Transcreva sem alterações as linhas da listagem abaixo, começando na que contém "Locate an element" e terminando na que contém "paver is located at coordinates (976, 460).". Deixe as imagens de fora da resposta.

• _Informações exibidas_:
^^^^^^^^

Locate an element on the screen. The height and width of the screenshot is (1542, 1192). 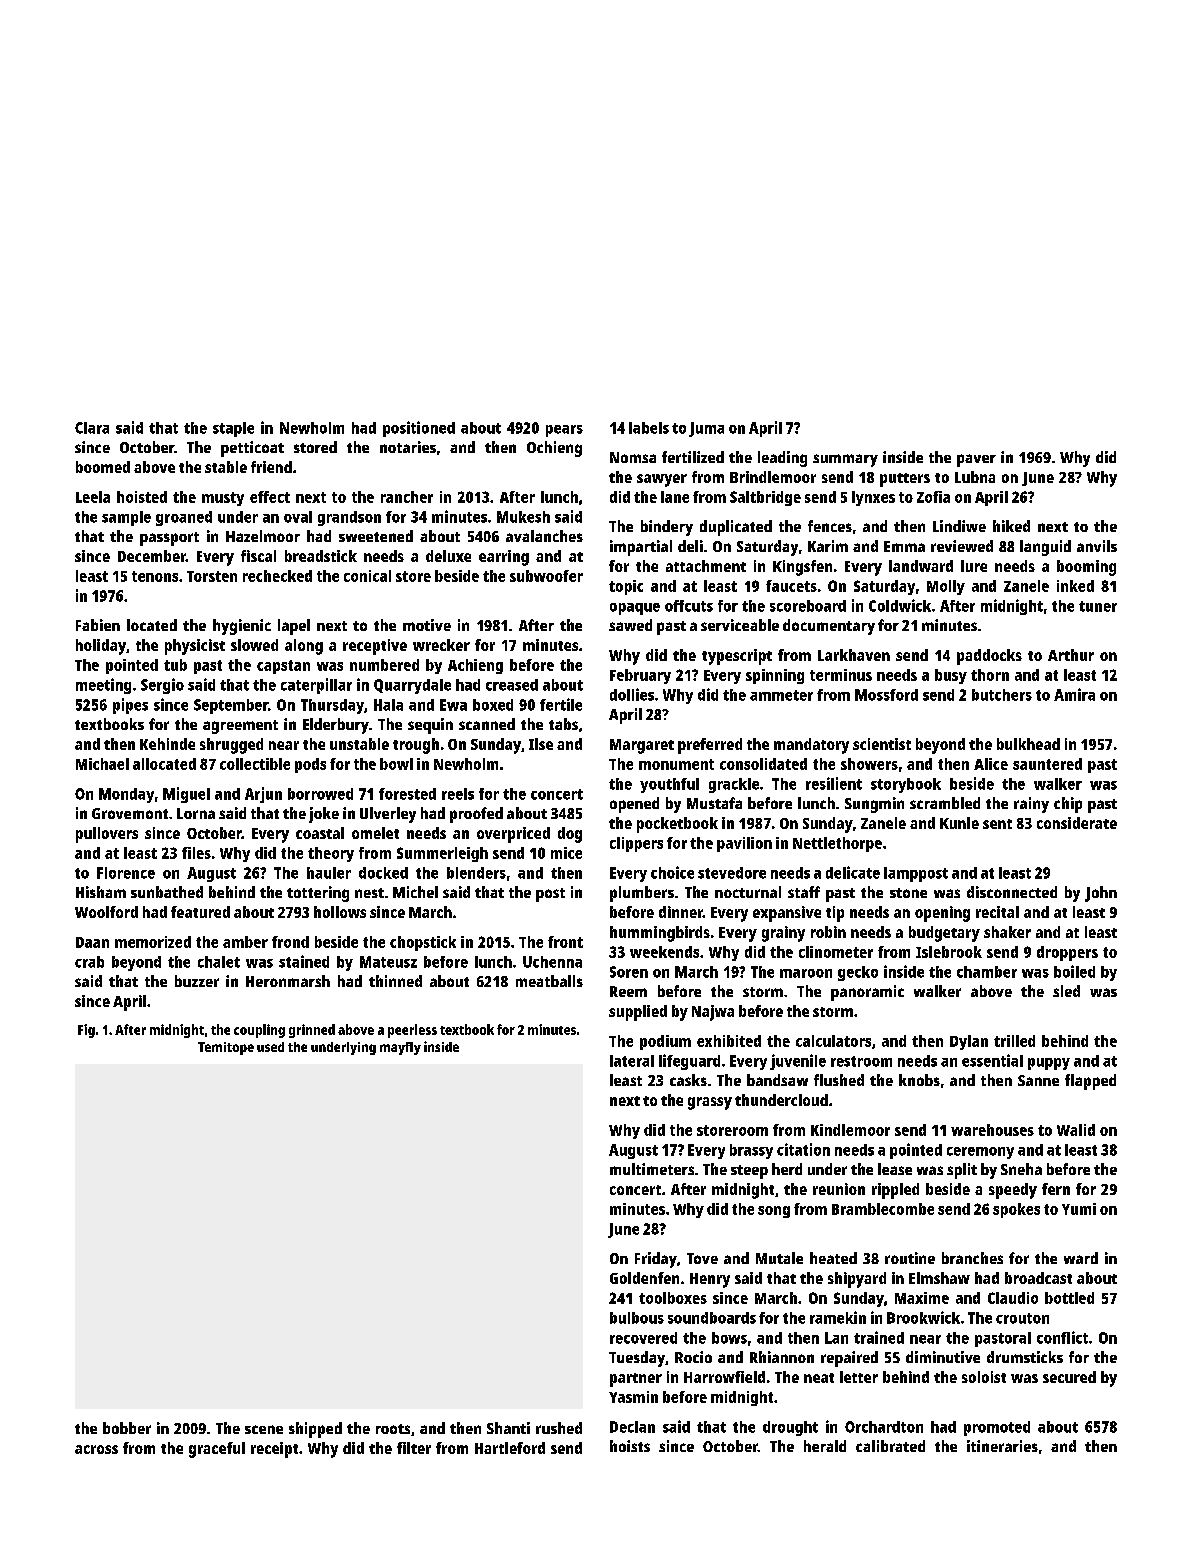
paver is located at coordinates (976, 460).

^^^^^^^^

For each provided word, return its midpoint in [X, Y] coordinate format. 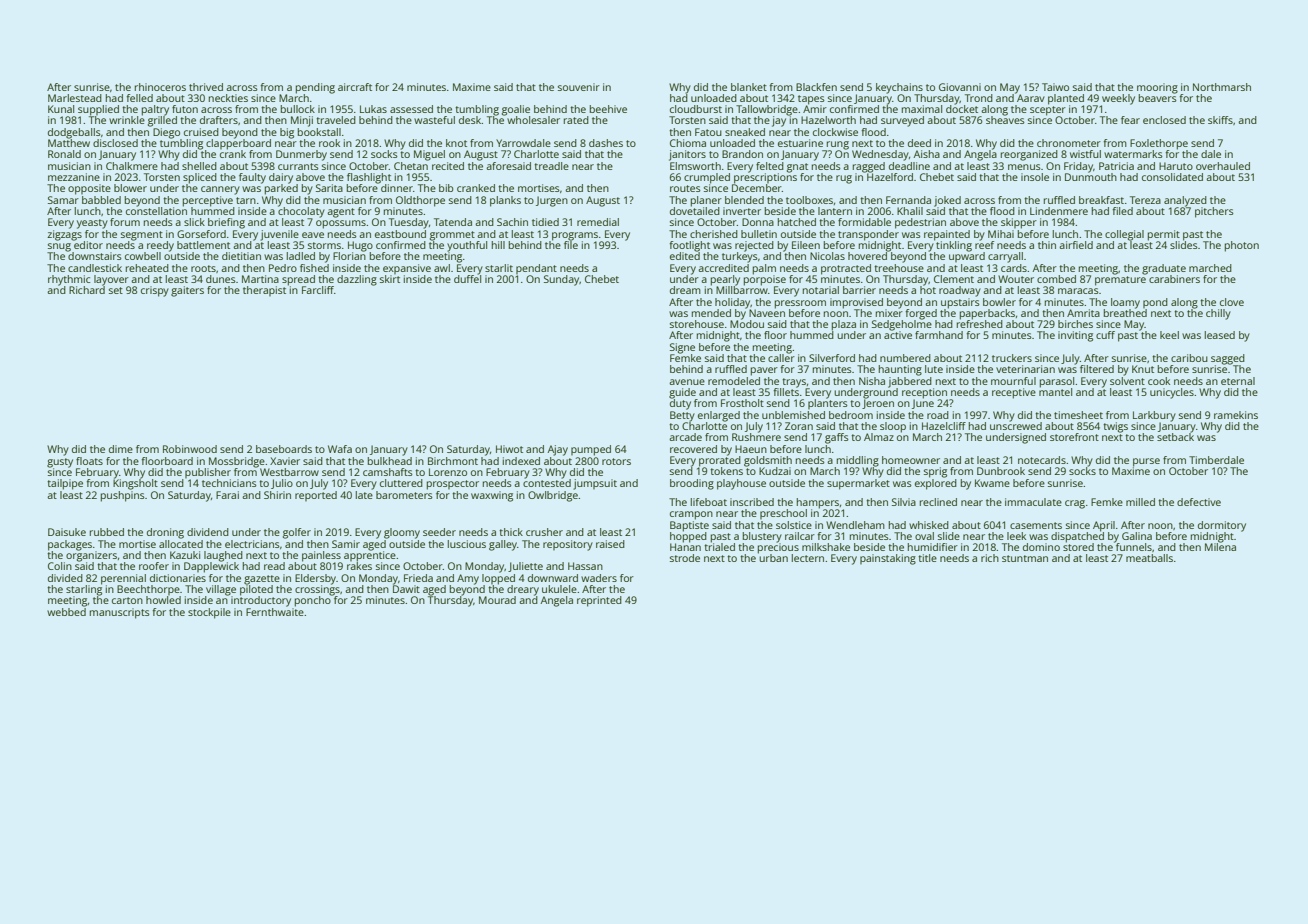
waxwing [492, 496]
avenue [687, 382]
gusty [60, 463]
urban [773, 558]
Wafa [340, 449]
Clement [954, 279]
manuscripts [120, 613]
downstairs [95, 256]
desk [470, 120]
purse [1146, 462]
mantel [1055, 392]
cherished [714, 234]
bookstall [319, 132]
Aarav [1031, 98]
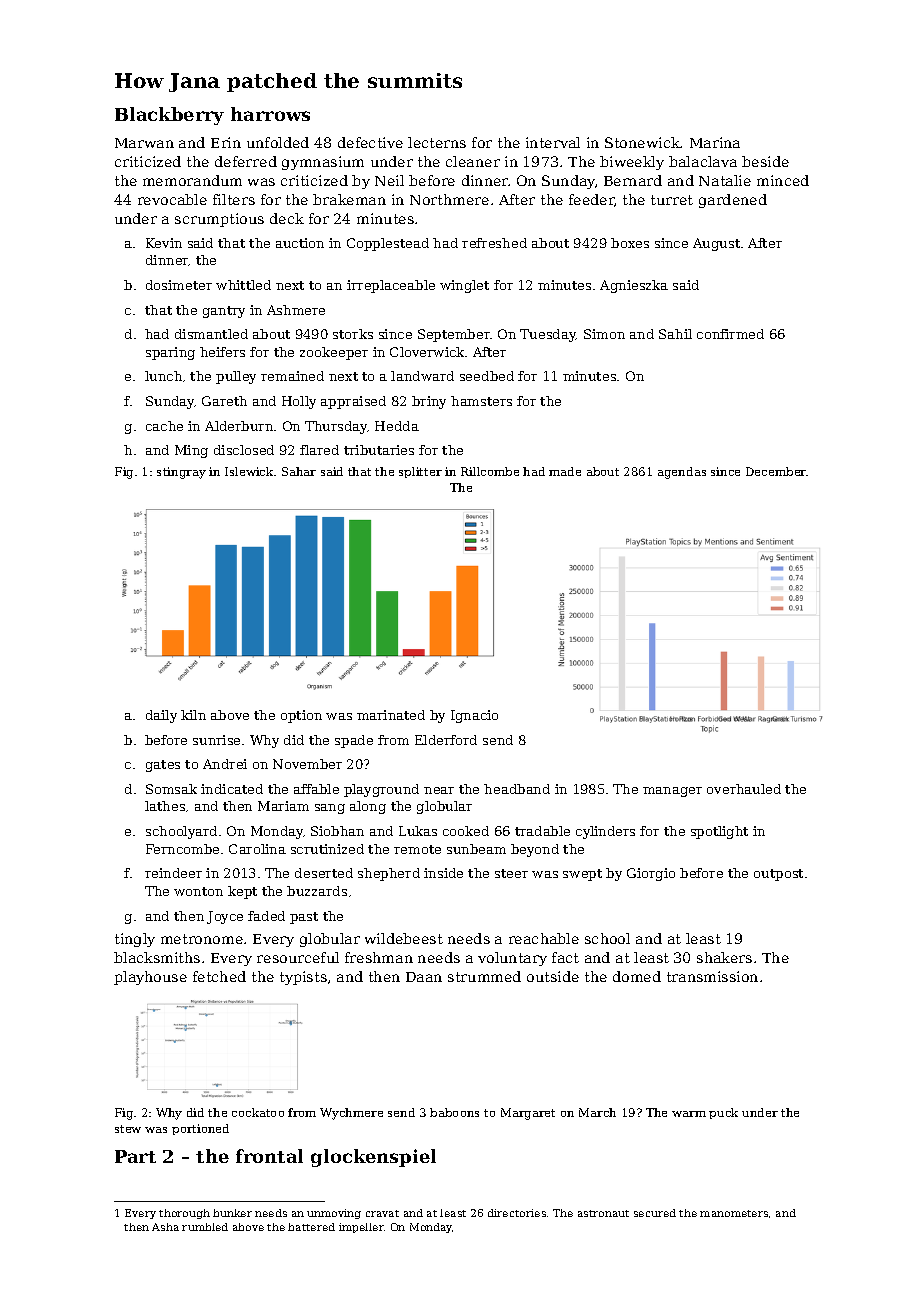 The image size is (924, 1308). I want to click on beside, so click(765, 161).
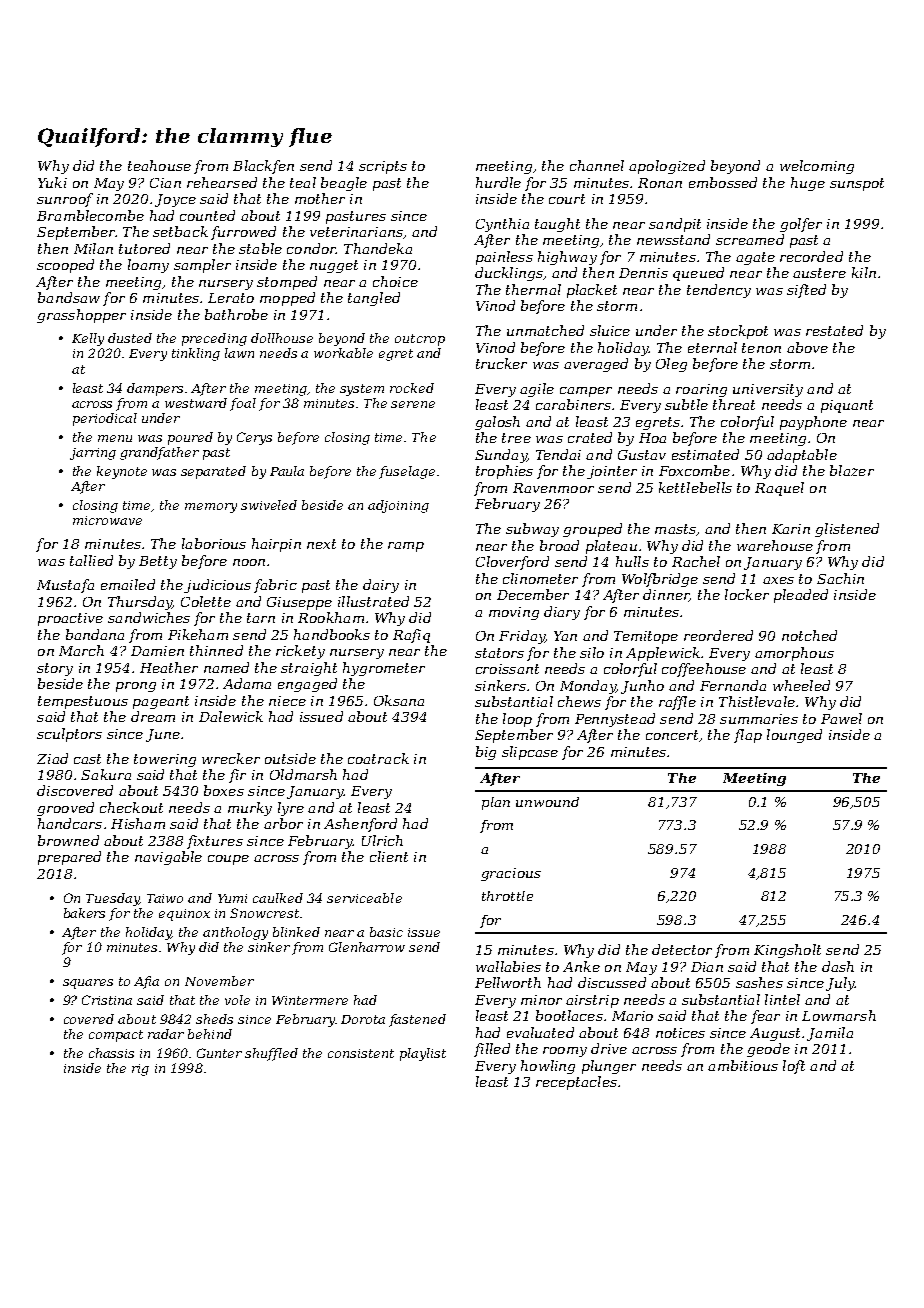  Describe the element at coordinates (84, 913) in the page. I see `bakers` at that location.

^^^^^^^^

• _Solução da tarefa_:
Locate an element on the screen. The height and width of the screenshot is (1542, 1192). 
paver is located at coordinates (976, 460).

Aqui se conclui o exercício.